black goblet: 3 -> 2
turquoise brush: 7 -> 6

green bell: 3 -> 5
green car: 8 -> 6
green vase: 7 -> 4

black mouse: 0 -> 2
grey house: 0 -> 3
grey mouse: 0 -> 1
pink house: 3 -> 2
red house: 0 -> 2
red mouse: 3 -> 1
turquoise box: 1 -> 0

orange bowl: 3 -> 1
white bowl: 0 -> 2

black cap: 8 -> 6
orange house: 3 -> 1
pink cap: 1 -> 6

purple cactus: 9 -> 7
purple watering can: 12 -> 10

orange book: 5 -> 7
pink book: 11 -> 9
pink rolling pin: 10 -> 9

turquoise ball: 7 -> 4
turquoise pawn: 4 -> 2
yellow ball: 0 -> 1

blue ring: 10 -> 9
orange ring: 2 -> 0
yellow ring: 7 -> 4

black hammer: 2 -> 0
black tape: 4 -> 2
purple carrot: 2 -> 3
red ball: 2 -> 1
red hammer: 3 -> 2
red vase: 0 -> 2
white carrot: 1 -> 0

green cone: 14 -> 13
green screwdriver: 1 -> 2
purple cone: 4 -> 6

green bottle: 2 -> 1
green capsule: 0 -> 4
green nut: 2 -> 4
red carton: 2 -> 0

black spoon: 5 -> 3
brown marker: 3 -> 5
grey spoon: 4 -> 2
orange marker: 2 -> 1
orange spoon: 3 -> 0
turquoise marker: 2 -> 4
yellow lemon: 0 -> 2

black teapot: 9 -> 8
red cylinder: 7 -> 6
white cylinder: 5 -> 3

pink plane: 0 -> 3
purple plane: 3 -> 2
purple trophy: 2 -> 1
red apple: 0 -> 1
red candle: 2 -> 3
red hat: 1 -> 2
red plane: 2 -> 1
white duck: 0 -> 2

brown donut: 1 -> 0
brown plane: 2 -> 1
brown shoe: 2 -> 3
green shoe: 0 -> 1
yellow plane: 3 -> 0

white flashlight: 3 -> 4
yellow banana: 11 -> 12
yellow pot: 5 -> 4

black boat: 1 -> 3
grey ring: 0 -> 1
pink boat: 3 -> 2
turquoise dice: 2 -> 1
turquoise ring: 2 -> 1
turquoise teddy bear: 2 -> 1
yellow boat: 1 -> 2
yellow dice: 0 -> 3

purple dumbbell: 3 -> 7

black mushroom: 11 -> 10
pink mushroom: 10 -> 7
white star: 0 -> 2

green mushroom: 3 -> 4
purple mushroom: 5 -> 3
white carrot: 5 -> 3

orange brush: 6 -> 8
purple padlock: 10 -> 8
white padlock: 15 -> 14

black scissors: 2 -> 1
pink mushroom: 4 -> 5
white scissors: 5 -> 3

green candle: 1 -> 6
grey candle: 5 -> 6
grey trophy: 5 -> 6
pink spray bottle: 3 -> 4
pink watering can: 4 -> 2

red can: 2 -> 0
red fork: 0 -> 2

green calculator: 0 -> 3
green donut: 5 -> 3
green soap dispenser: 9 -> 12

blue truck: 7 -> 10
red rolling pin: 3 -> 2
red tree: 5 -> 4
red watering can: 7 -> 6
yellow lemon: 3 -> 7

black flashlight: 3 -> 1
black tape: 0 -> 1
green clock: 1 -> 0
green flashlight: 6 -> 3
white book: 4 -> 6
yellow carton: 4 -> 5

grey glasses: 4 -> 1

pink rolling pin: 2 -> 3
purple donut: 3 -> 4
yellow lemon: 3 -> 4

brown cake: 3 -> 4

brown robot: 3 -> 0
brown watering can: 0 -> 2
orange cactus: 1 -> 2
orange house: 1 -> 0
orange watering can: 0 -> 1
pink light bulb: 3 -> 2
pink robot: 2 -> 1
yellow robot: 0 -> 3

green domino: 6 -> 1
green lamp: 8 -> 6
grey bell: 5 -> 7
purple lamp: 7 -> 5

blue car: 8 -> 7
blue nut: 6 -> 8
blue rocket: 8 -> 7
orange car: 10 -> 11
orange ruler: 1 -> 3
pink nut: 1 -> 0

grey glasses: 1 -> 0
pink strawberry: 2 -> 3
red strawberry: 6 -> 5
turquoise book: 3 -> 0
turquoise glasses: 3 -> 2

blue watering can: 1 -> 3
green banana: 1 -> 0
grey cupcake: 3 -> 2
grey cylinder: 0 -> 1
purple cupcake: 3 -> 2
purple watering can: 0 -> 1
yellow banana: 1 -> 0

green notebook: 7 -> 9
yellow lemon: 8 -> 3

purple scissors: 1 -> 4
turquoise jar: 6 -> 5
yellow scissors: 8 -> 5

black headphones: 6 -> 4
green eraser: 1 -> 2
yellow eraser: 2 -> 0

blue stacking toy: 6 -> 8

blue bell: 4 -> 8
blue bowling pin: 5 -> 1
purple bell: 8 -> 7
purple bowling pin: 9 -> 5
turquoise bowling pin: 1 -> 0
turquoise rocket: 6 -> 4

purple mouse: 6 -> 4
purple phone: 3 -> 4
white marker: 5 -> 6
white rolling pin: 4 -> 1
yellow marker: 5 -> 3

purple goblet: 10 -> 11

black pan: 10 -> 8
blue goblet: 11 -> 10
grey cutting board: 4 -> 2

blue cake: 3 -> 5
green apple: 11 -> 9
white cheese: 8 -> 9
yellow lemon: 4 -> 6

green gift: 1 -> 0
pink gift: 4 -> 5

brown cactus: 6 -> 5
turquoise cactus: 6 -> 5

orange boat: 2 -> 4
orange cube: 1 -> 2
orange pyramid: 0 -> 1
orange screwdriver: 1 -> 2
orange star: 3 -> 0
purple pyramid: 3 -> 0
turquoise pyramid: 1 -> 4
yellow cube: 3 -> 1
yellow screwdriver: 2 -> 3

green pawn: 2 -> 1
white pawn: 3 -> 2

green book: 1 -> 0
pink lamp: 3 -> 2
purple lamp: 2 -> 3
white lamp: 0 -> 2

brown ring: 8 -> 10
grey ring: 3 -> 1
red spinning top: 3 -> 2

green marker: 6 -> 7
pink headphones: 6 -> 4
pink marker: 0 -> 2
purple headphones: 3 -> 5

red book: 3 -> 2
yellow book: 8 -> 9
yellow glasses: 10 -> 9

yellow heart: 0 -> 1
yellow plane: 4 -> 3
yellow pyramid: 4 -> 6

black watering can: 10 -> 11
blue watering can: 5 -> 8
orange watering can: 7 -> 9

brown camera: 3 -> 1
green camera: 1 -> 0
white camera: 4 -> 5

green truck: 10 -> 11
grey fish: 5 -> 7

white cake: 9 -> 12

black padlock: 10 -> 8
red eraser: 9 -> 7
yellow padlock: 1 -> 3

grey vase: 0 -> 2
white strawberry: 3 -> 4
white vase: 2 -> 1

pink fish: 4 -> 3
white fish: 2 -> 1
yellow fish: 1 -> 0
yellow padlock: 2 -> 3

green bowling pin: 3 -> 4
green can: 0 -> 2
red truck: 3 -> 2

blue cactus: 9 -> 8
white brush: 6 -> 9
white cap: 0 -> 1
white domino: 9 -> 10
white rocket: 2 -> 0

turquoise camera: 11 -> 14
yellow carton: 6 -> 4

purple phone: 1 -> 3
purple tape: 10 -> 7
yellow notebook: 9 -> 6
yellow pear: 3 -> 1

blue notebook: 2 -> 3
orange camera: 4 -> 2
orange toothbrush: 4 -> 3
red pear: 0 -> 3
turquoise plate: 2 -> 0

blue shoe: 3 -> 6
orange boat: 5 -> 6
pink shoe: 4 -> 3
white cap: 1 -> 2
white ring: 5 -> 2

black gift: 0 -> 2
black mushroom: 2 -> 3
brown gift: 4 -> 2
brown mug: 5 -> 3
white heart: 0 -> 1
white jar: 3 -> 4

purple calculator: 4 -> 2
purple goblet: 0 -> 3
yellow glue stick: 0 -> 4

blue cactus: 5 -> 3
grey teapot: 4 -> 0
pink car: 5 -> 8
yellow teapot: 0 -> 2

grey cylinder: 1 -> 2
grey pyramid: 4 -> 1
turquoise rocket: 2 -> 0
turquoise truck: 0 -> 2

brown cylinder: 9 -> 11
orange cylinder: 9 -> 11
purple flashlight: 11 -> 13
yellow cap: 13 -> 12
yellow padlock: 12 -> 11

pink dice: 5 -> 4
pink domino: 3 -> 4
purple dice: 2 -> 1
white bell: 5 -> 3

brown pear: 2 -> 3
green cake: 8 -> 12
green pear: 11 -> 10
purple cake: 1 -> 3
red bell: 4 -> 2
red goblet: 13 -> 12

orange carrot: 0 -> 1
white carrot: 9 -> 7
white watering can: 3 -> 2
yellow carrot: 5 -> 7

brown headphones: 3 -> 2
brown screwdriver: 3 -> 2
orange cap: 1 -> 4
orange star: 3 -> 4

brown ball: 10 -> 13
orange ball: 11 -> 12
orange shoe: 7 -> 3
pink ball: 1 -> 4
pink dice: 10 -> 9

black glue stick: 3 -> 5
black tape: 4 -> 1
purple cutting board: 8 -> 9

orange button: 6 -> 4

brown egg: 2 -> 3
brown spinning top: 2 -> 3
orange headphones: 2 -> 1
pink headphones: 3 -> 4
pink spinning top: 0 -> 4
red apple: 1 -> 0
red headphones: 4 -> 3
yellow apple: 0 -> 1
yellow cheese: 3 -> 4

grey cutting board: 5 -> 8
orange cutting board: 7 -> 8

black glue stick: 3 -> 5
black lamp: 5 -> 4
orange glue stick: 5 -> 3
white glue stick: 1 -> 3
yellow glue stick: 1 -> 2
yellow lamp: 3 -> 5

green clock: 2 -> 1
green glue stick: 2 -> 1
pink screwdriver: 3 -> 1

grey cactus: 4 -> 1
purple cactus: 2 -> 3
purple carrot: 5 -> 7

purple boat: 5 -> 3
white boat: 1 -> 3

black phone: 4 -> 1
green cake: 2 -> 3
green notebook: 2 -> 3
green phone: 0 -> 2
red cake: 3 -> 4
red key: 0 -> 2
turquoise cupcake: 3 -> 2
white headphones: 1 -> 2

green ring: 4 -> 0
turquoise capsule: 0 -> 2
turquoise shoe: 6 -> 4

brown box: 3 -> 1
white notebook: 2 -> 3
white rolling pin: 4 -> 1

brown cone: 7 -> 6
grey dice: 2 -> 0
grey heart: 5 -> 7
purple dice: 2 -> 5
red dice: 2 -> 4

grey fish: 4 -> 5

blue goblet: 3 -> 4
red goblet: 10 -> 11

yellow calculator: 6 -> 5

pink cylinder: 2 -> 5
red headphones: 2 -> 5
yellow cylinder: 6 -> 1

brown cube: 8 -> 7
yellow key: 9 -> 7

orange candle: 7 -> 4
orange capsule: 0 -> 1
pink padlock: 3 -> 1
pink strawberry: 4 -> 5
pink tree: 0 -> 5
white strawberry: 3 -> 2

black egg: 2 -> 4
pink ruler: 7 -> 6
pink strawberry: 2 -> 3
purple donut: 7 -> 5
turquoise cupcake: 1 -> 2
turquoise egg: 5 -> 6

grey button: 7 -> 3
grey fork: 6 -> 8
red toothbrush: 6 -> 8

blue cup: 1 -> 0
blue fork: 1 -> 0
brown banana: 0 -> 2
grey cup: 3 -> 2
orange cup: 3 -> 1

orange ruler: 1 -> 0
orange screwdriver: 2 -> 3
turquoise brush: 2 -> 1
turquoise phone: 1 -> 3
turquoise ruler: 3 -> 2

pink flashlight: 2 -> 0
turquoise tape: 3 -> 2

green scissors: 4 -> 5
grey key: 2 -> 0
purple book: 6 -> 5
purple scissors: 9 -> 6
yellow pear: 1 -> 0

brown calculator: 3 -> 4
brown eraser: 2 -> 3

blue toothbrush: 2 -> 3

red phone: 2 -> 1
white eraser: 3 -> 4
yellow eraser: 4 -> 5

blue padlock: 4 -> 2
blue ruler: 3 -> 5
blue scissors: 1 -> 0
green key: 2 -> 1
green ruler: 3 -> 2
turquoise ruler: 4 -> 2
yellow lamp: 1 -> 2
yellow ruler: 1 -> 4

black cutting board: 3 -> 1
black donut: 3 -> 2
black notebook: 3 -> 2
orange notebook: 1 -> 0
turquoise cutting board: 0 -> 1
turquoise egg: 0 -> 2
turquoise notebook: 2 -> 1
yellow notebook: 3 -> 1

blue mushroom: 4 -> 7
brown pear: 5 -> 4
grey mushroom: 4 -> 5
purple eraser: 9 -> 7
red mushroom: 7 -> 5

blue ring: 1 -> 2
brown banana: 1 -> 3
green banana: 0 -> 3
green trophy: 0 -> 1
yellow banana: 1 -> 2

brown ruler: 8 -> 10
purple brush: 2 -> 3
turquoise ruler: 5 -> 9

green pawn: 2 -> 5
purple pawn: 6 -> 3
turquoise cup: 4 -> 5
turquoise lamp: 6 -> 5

> WORK INSTRUCTIONS:
In the records above, find the line with "pink boat: 3 -> 2"; write out exactly that line and each one after it, stopping after the line with "white marker: 5 -> 6".

> ANSWER BOX:
pink boat: 3 -> 2
turquoise dice: 2 -> 1
turquoise ring: 2 -> 1
turquoise teddy bear: 2 -> 1
yellow boat: 1 -> 2
yellow dice: 0 -> 3

purple dumbbell: 3 -> 7

black mushroom: 11 -> 10
pink mushroom: 10 -> 7
white star: 0 -> 2

green mushroom: 3 -> 4
purple mushroom: 5 -> 3
white carrot: 5 -> 3

orange brush: 6 -> 8
purple padlock: 10 -> 8
white padlock: 15 -> 14

black scissors: 2 -> 1
pink mushroom: 4 -> 5
white scissors: 5 -> 3

green candle: 1 -> 6
grey candle: 5 -> 6
grey trophy: 5 -> 6
pink spray bottle: 3 -> 4
pink watering can: 4 -> 2

red can: 2 -> 0
red fork: 0 -> 2

green calculator: 0 -> 3
green donut: 5 -> 3
green soap dispenser: 9 -> 12

blue truck: 7 -> 10
red rolling pin: 3 -> 2
red tree: 5 -> 4
red watering can: 7 -> 6
yellow lemon: 3 -> 7

black flashlight: 3 -> 1
black tape: 0 -> 1
green clock: 1 -> 0
green flashlight: 6 -> 3
white book: 4 -> 6
yellow carton: 4 -> 5

grey glasses: 4 -> 1

pink rolling pin: 2 -> 3
purple donut: 3 -> 4
yellow lemon: 3 -> 4

brown cake: 3 -> 4

brown robot: 3 -> 0
brown watering can: 0 -> 2
orange cactus: 1 -> 2
orange house: 1 -> 0
orange watering can: 0 -> 1
pink light bulb: 3 -> 2
pink robot: 2 -> 1
yellow robot: 0 -> 3

green domino: 6 -> 1
green lamp: 8 -> 6
grey bell: 5 -> 7
purple lamp: 7 -> 5

blue car: 8 -> 7
blue nut: 6 -> 8
blue rocket: 8 -> 7
orange car: 10 -> 11
orange ruler: 1 -> 3
pink nut: 1 -> 0

grey glasses: 1 -> 0
pink strawberry: 2 -> 3
red strawberry: 6 -> 5
turquoise book: 3 -> 0
turquoise glasses: 3 -> 2

blue watering can: 1 -> 3
green banana: 1 -> 0
grey cupcake: 3 -> 2
grey cylinder: 0 -> 1
purple cupcake: 3 -> 2
purple watering can: 0 -> 1
yellow banana: 1 -> 0

green notebook: 7 -> 9
yellow lemon: 8 -> 3

purple scissors: 1 -> 4
turquoise jar: 6 -> 5
yellow scissors: 8 -> 5

black headphones: 6 -> 4
green eraser: 1 -> 2
yellow eraser: 2 -> 0

blue stacking toy: 6 -> 8

blue bell: 4 -> 8
blue bowling pin: 5 -> 1
purple bell: 8 -> 7
purple bowling pin: 9 -> 5
turquoise bowling pin: 1 -> 0
turquoise rocket: 6 -> 4

purple mouse: 6 -> 4
purple phone: 3 -> 4
white marker: 5 -> 6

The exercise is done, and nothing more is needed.